##### Provided information

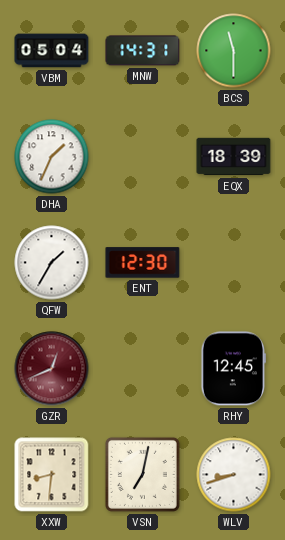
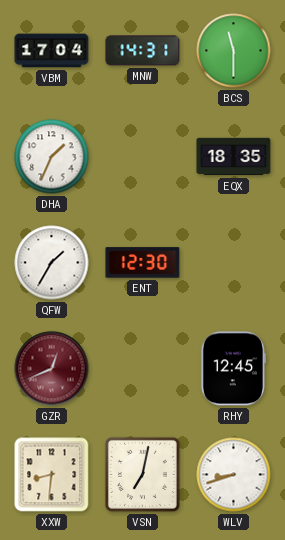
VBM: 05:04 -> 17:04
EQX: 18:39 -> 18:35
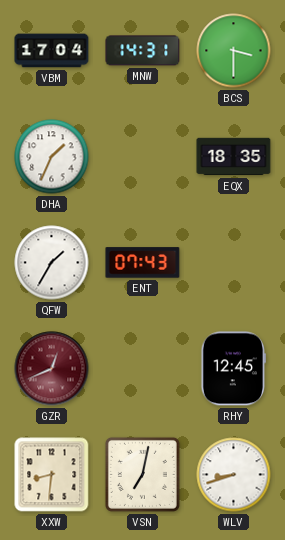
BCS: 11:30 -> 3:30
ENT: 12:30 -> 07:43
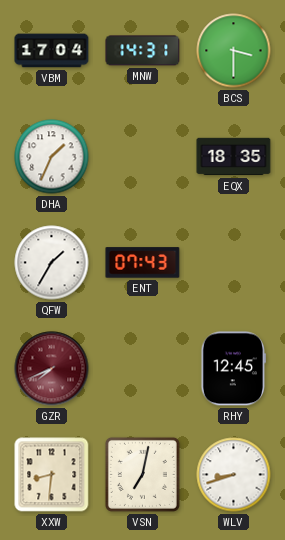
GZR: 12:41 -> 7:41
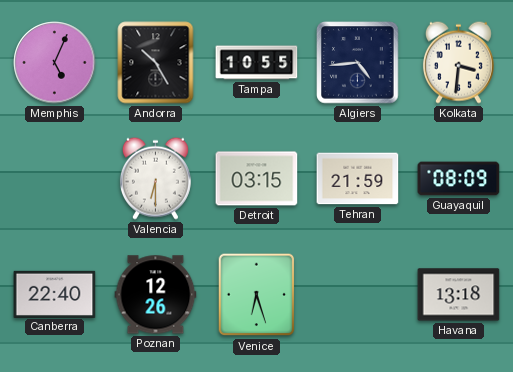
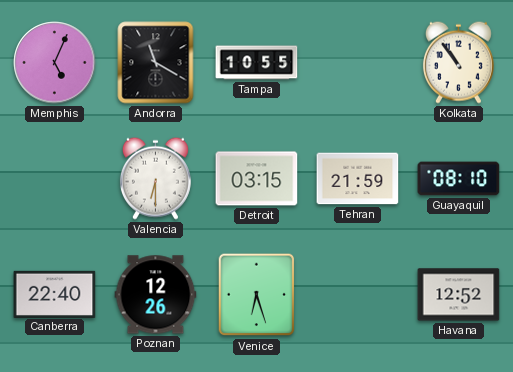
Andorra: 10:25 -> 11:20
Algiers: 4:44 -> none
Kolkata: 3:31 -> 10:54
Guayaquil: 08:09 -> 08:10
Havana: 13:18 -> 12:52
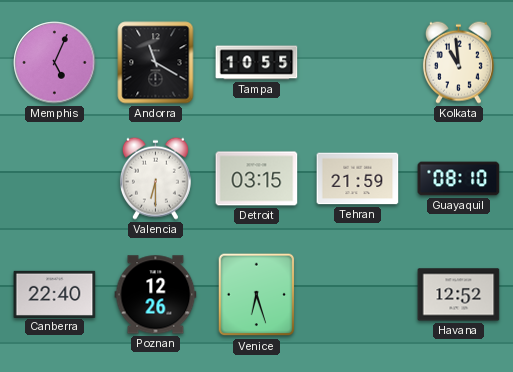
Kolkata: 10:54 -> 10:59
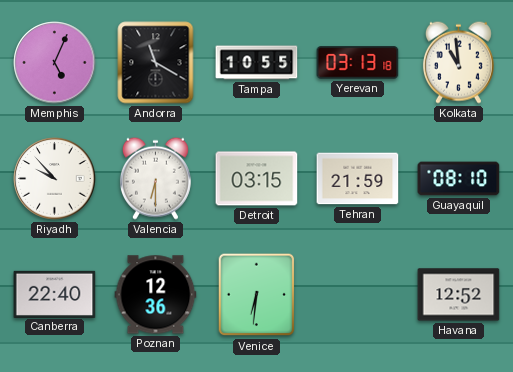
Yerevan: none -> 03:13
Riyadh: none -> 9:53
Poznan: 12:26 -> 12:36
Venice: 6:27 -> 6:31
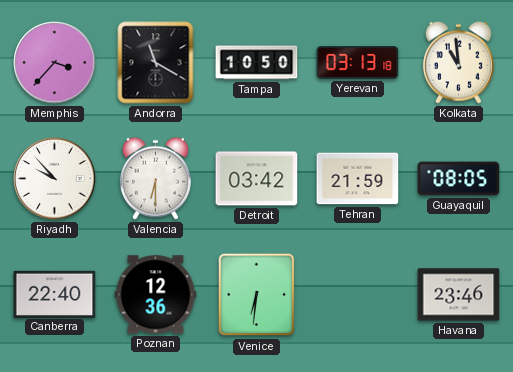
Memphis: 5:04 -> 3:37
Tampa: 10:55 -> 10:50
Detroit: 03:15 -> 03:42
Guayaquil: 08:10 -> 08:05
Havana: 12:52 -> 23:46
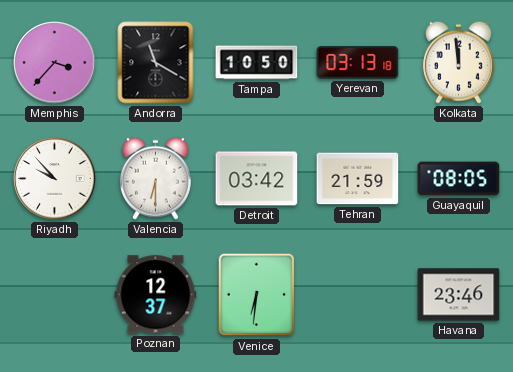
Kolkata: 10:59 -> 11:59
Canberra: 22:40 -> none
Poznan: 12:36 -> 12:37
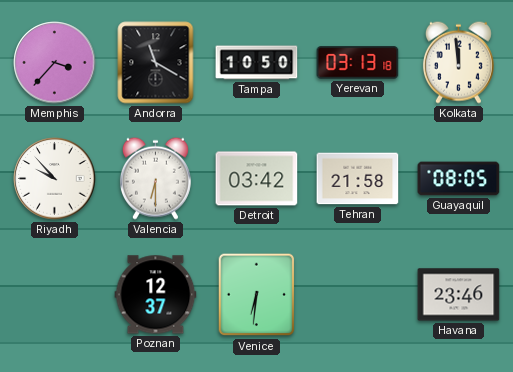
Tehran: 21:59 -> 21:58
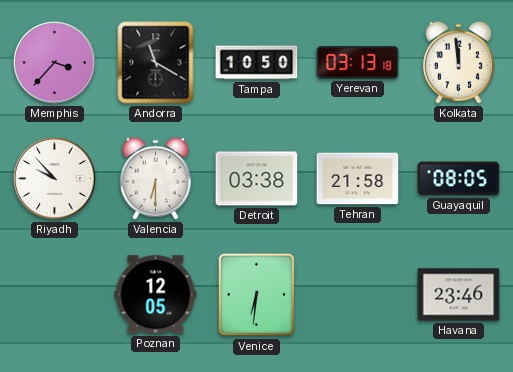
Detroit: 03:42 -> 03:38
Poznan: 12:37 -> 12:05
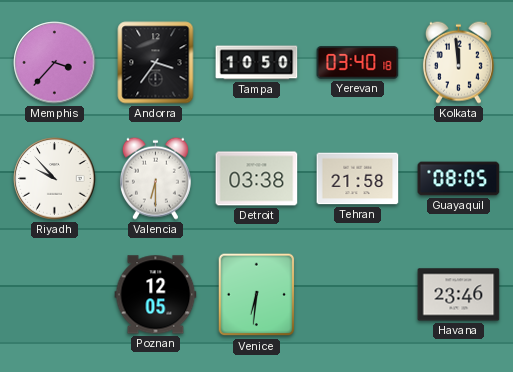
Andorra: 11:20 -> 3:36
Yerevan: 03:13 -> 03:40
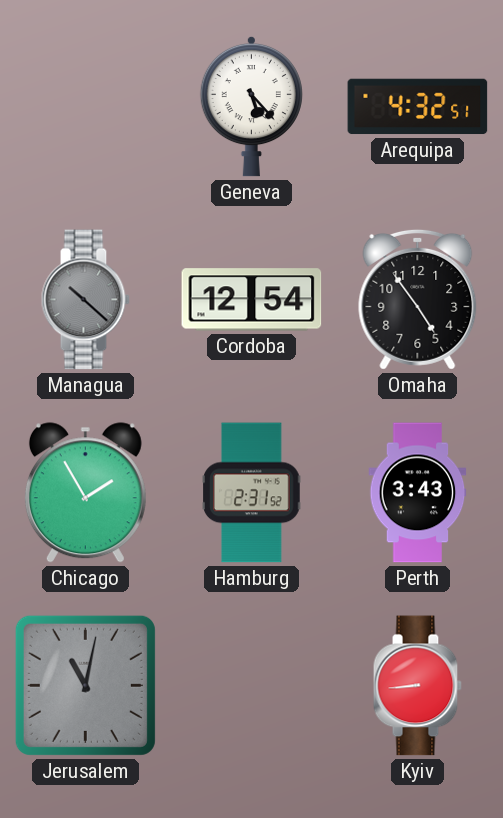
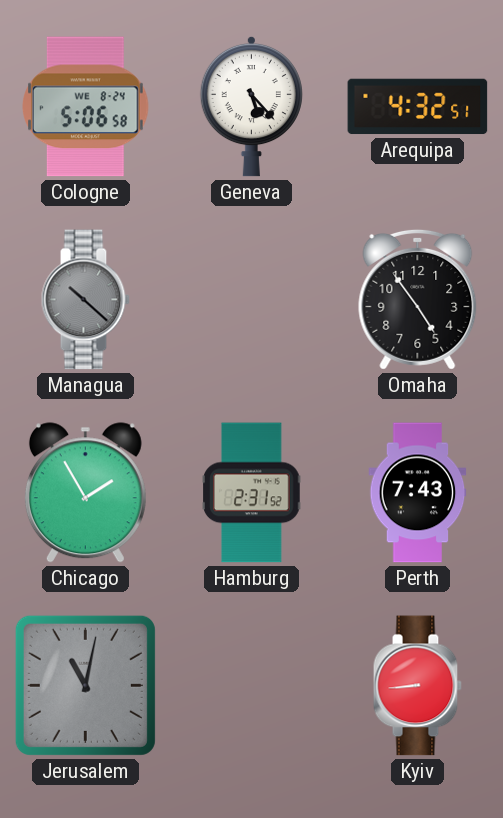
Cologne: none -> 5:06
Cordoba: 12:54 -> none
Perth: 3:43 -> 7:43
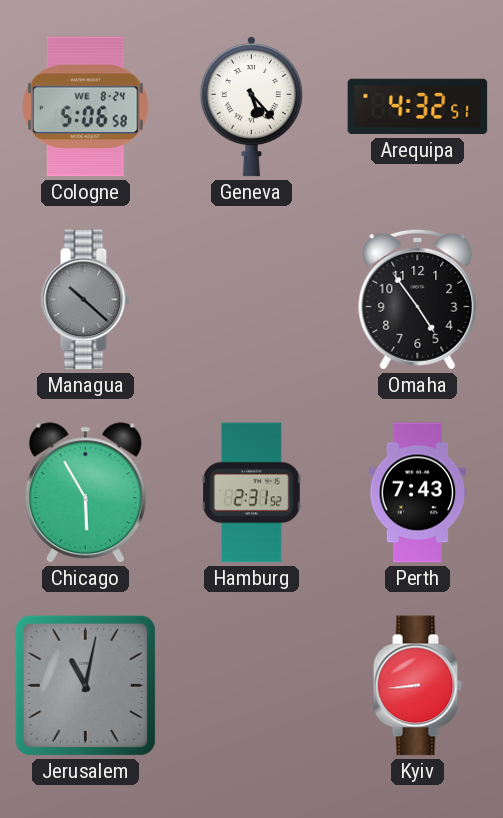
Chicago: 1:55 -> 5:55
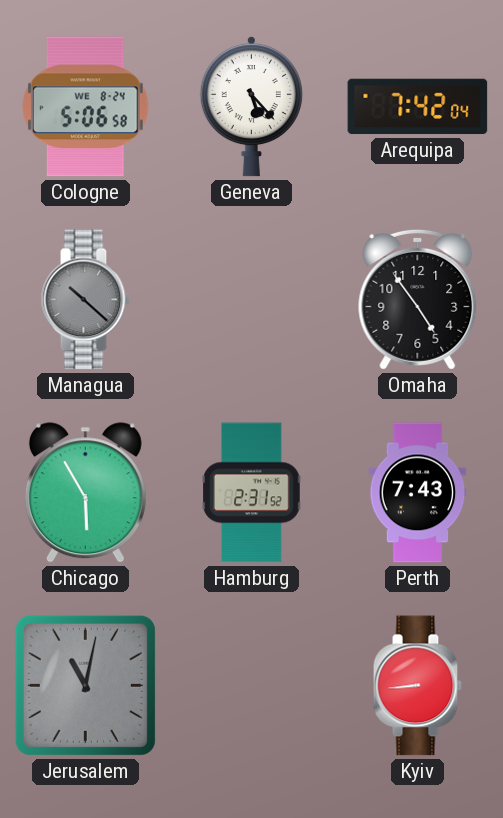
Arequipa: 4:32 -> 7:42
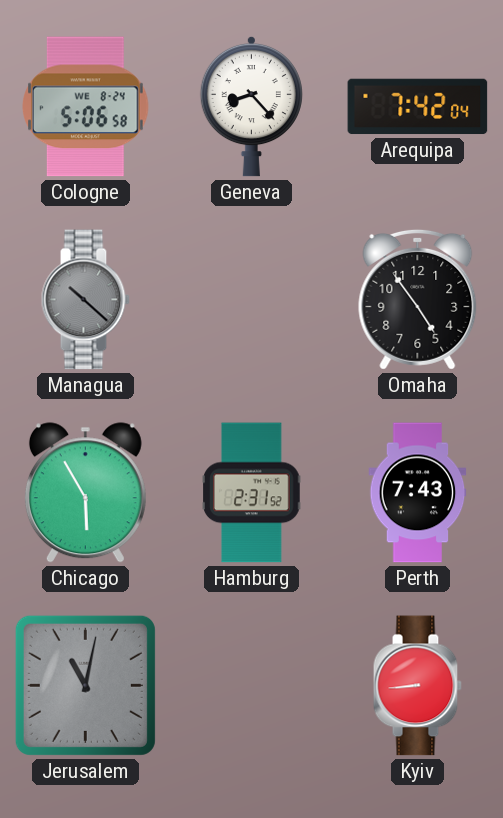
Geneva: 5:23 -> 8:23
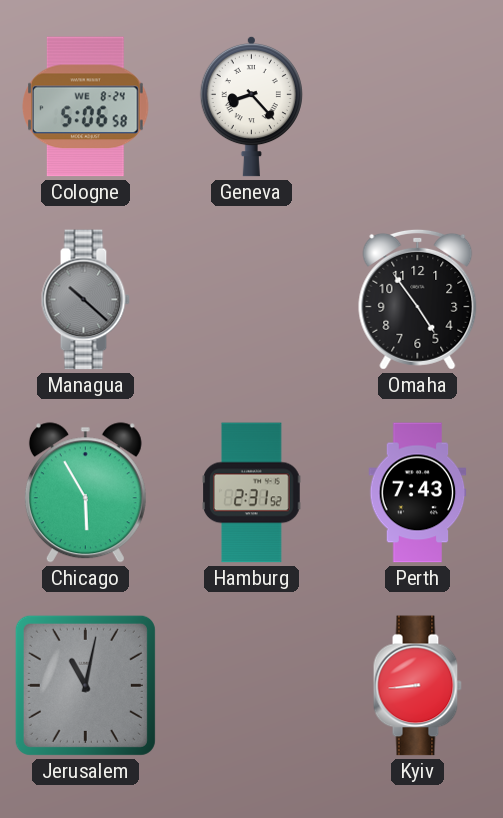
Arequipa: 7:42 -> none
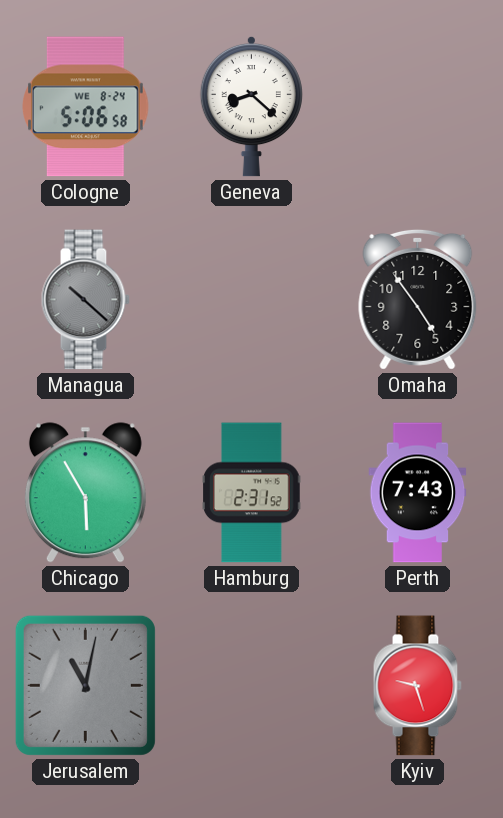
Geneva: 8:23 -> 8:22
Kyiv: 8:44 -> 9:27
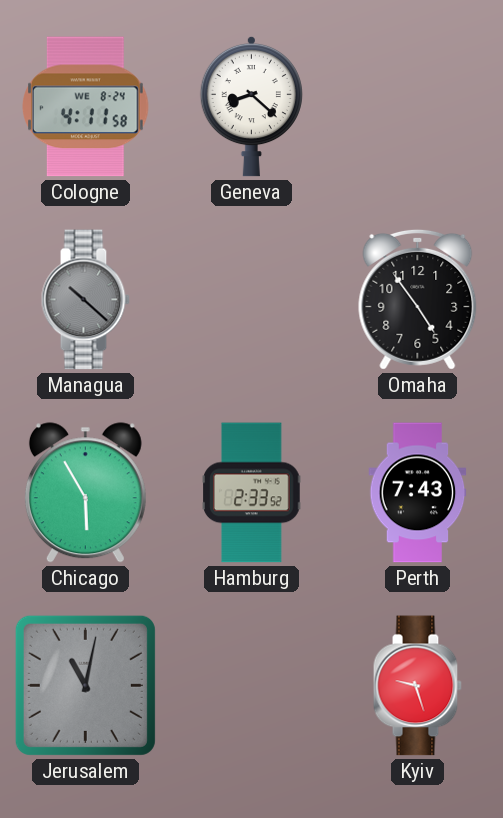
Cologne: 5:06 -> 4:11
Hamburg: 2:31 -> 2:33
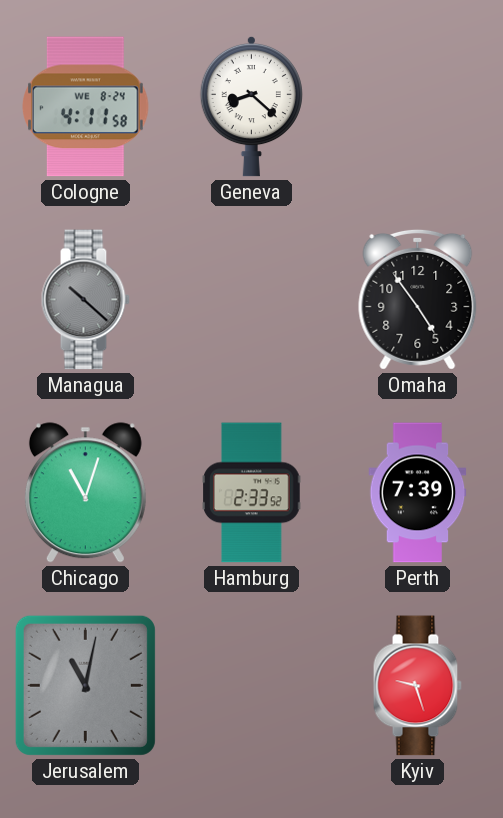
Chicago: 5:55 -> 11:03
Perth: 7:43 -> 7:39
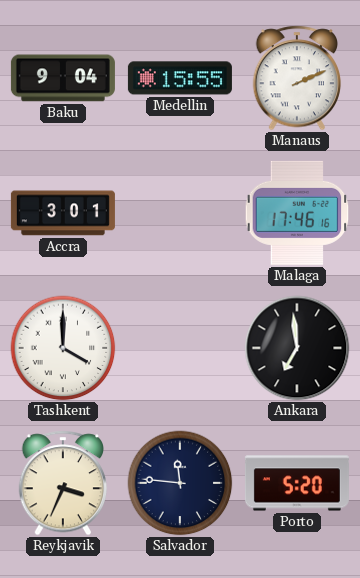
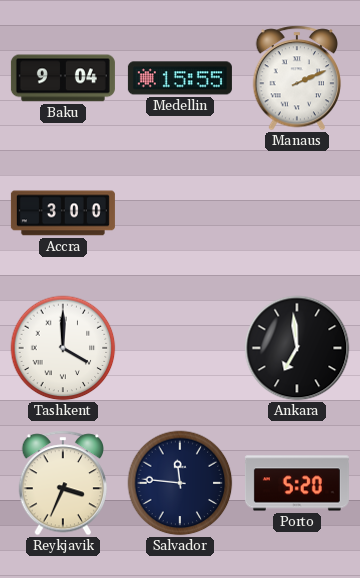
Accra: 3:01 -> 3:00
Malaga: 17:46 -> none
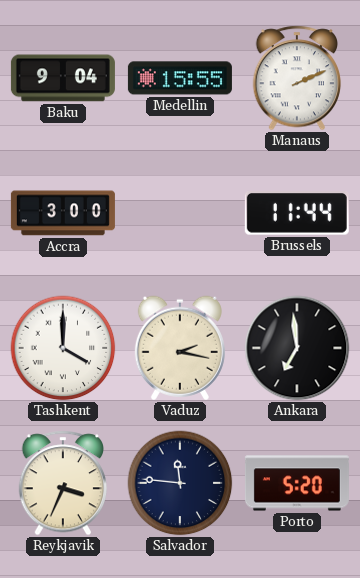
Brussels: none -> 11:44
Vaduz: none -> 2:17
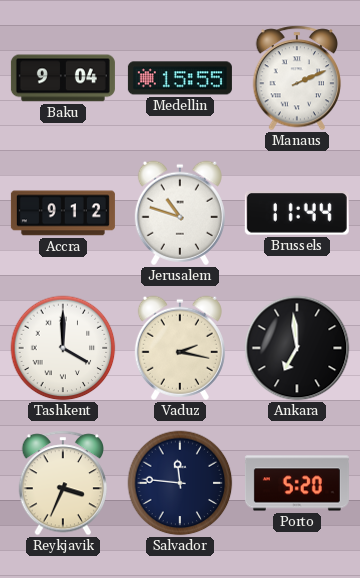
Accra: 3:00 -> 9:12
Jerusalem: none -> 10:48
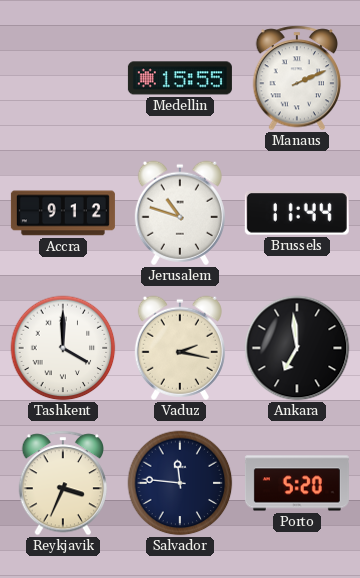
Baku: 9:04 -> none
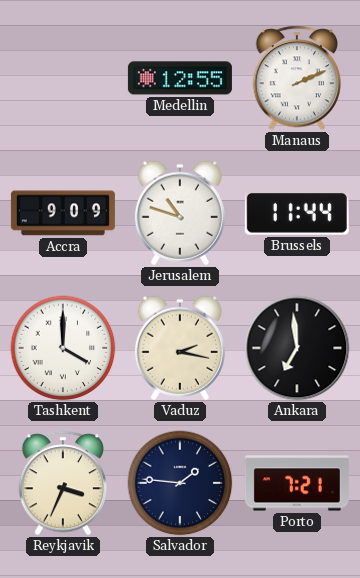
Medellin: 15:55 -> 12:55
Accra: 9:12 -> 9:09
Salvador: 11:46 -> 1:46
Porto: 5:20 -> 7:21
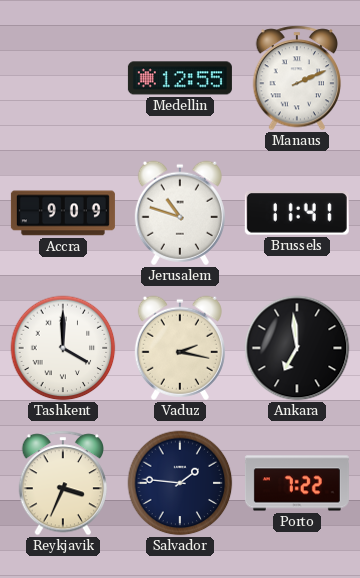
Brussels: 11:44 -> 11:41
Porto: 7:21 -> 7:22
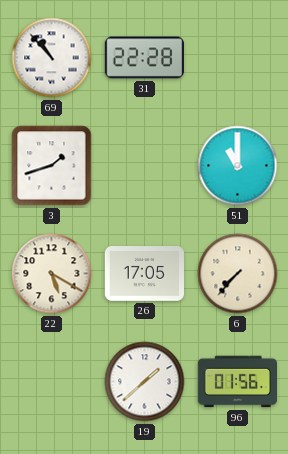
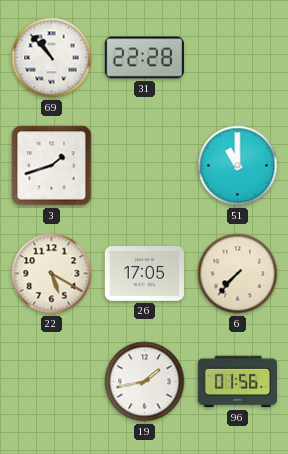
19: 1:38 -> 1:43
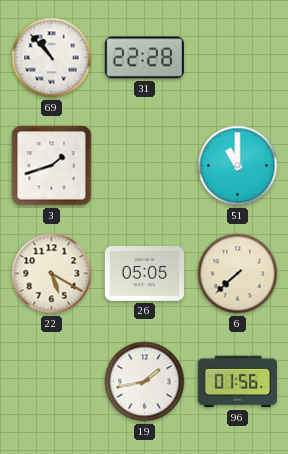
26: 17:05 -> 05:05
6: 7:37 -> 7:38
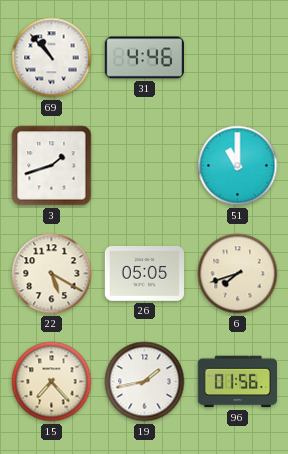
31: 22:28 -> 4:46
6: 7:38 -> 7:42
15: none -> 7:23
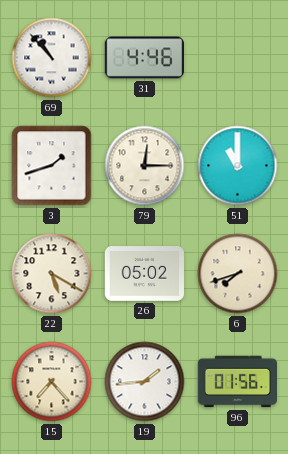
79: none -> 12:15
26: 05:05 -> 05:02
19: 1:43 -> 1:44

##########

• [Prompt]: Please update the data above by putting "unset" wherever "none" appears, keeping every other line the same. Omit the picture lines from your answer.

• [Solution for this problem]:
VBM: 05:04 -> 17:04
EQX: 18:39 -> 18:35
BCS: 11:30 -> 3:30
ENT: 12:30 -> 07:43
GZR: 12:41 -> 7:41
Andorra: 10:25 -> 11:20
Algiers: 4:44 -> unset
Kolkata: 3:31 -> 10:54
Guayaquil: 08:09 -> 08:10
Havana: 13:18 -> 12:52
Kolkata: 10:54 -> 10:59
Yerevan: unset -> 03:13
Riyadh: unset -> 9:53
Poznan: 12:26 -> 12:36
Venice: 6:27 -> 6:31
Memphis: 5:04 -> 3:37
Tampa: 10:55 -> 10:50
Detroit: 03:15 -> 03:42
Guayaquil: 08:10 -> 08:05
Havana: 12:52 -> 23:46
Kolkata: 10:59 -> 11:59
Canberra: 22:40 -> unset
Poznan: 12:36 -> 12:37
Tehran: 21:59 -> 21:58
Detroit: 03:42 -> 03:38
Poznan: 12:37 -> 12:05
Andorra: 11:20 -> 3:36
Yerevan: 03:13 -> 03:40
Cologne: unset -> 5:06
Cordoba: 12:54 -> unset
Perth: 3:43 -> 7:43
Chicago: 1:55 -> 5:55
Arequipa: 4:32 -> 7:42
Geneva: 5:23 -> 8:23
Arequipa: 7:42 -> unset
Geneva: 8:23 -> 8:22
Kyiv: 8:44 -> 9:27
Cologne: 5:06 -> 4:11
Hamburg: 2:31 -> 2:33
Chicago: 5:55 -> 11:03
Perth: 7:43 -> 7:39
Accra: 3:01 -> 3:00
Malaga: 17:46 -> unset
Brussels: unset -> 11:44
Vaduz: unset -> 2:17
Accra: 3:00 -> 9:12
Jerusalem: unset -> 10:48
Baku: 9:04 -> unset
Medellin: 15:55 -> 12:55
Accra: 9:12 -> 9:09
Salvador: 11:46 -> 1:46
Porto: 5:20 -> 7:21
Brussels: 11:44 -> 11:41
Porto: 7:21 -> 7:22
19: 1:38 -> 1:43
26: 17:05 -> 05:05
6: 7:37 -> 7:38
31: 22:28 -> 4:46
6: 7:38 -> 7:42
15: unset -> 7:23
79: unset -> 12:15
26: 05:05 -> 05:02
19: 1:43 -> 1:44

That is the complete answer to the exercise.